[Work task] Would you transcribe each entry precisely as it stands, setting aside any images?

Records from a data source
-- Opening Marker --

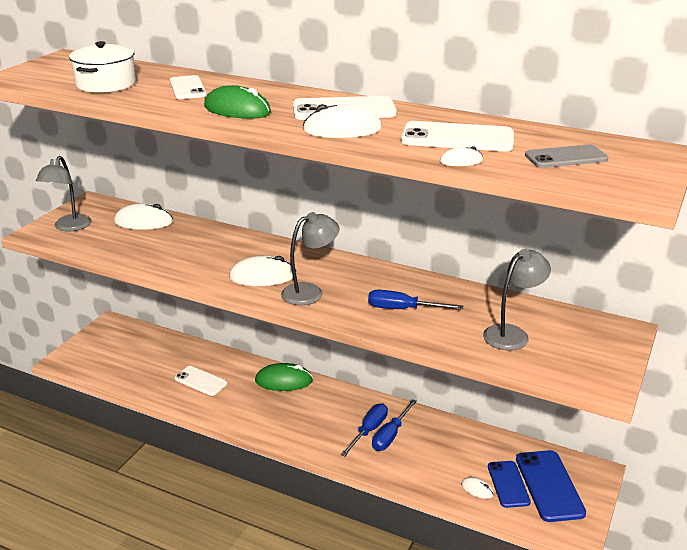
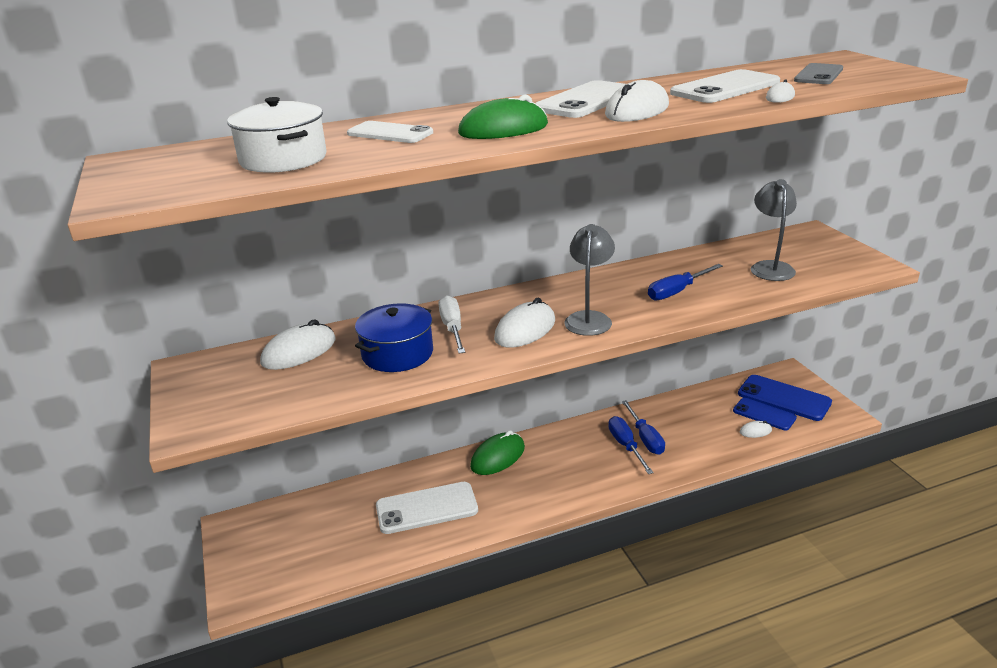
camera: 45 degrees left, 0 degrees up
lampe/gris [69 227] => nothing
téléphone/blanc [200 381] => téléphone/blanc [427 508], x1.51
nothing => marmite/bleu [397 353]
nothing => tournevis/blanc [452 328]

-- Closing Marker --

[Answer box]
camera: 45 degrees left, 0 degrees up
lampe/gris [69 227] => nothing
téléphone/blanc [200 381] => téléphone/blanc [427 508], x1.51
nothing => marmite/bleu [397 353]
nothing => tournevis/blanc [452 328]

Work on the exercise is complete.